• ABOUT THIS EXERCISE
Give back only the lines in the records below from the one with "(523, 572) = (201, 267): yellow" to the one with "(806, 172) = (662, 381): brown", both inclusive, word for word.

• RECORDS FOR THE EXERCISE
☆ ☆ ☆ ☆ ☆
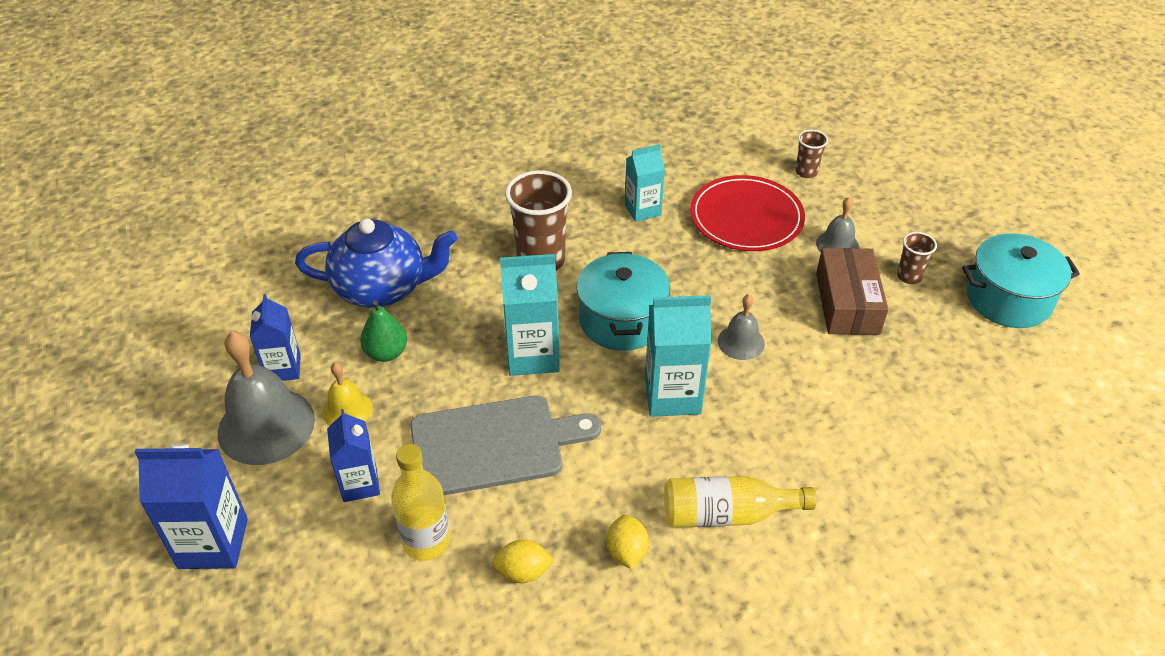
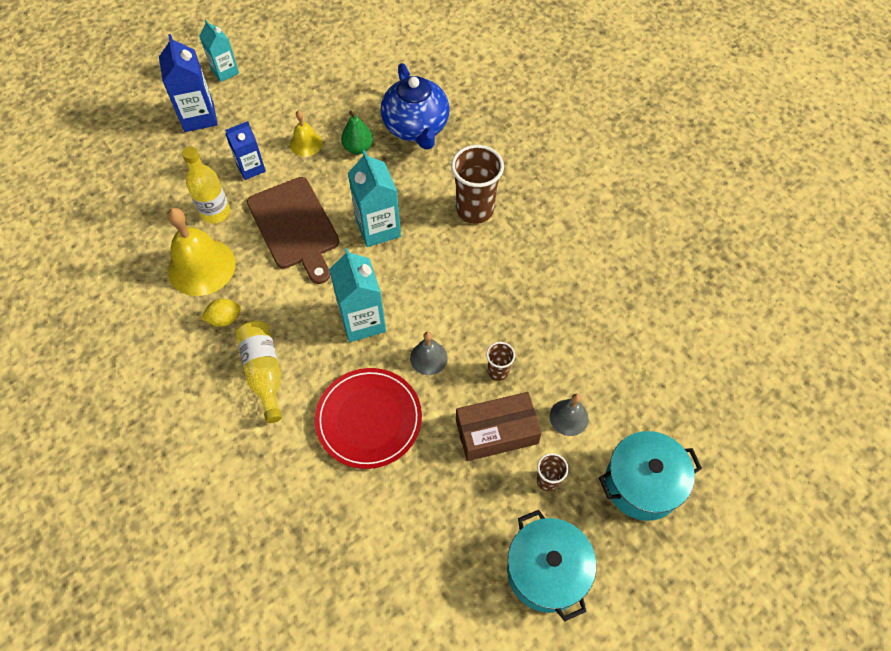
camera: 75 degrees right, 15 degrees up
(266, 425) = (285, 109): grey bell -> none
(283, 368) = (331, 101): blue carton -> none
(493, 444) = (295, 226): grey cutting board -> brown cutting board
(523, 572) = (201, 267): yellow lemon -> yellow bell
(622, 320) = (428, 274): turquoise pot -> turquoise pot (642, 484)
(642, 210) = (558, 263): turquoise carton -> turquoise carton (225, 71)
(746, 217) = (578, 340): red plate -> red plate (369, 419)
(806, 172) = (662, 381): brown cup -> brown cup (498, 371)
☆ ☆ ☆ ☆ ☆
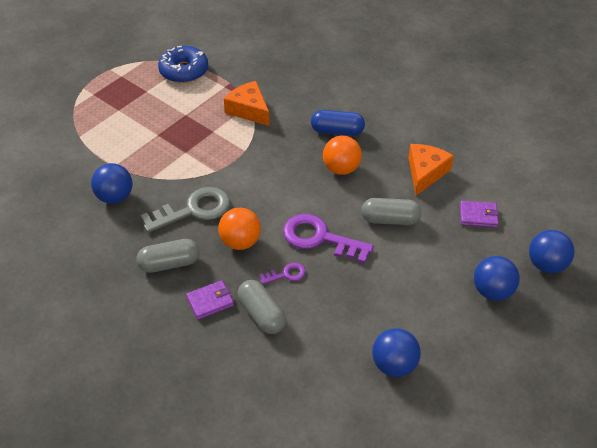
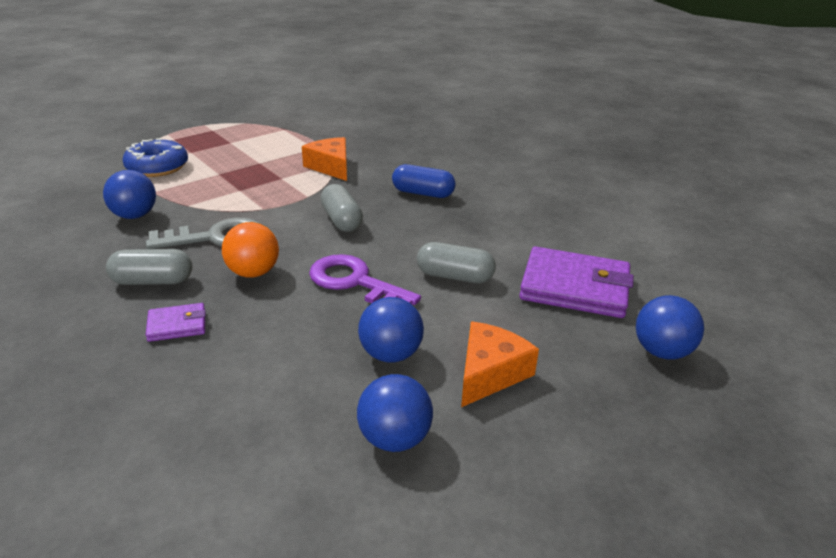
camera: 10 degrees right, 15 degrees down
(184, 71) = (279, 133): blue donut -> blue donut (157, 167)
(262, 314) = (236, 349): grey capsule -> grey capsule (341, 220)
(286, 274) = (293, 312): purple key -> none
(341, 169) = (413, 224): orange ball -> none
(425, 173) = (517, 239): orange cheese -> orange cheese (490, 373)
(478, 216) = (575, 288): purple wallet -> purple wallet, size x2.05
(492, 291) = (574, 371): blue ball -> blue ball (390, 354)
☆ ☆ ☆ ☆ ☆
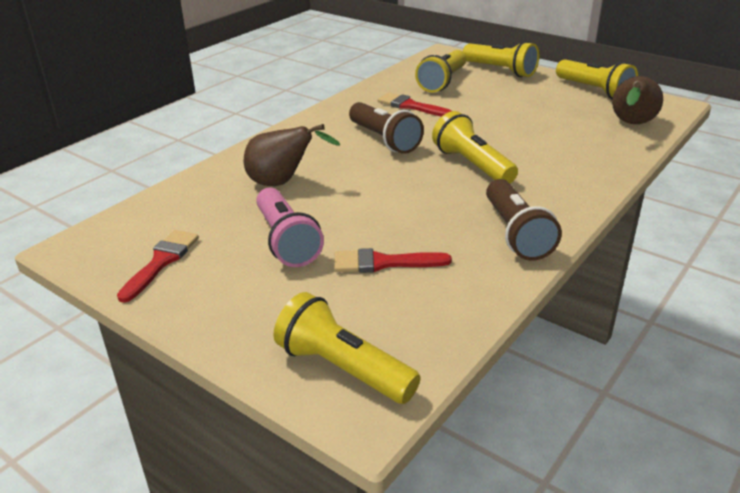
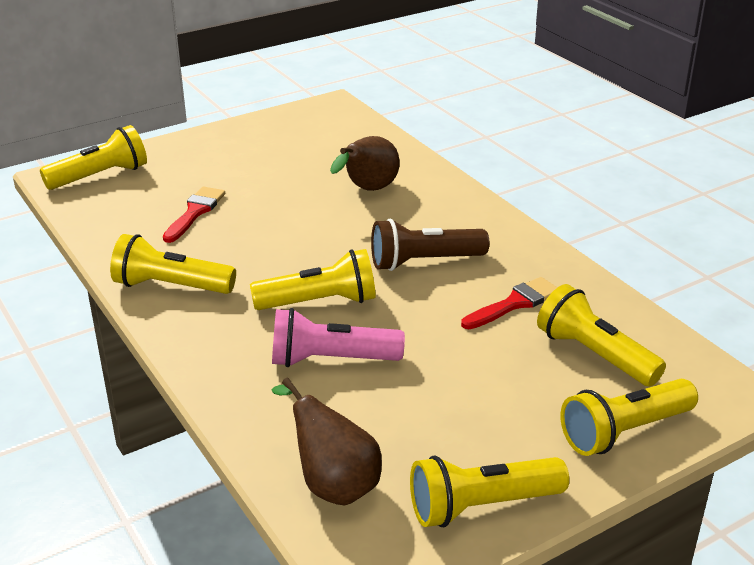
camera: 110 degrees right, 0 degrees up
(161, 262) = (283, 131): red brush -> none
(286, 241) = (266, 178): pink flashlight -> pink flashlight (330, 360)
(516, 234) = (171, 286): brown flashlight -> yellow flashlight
☆ ☆ ☆ ☆ ☆
• TASK ANSWER
(523, 572) = (201, 267): yellow lemon -> yellow bell
(622, 320) = (428, 274): turquoise pot -> turquoise pot (642, 484)
(642, 210) = (558, 263): turquoise carton -> turquoise carton (225, 71)
(746, 217) = (578, 340): red plate -> red plate (369, 419)
(806, 172) = (662, 381): brown cup -> brown cup (498, 371)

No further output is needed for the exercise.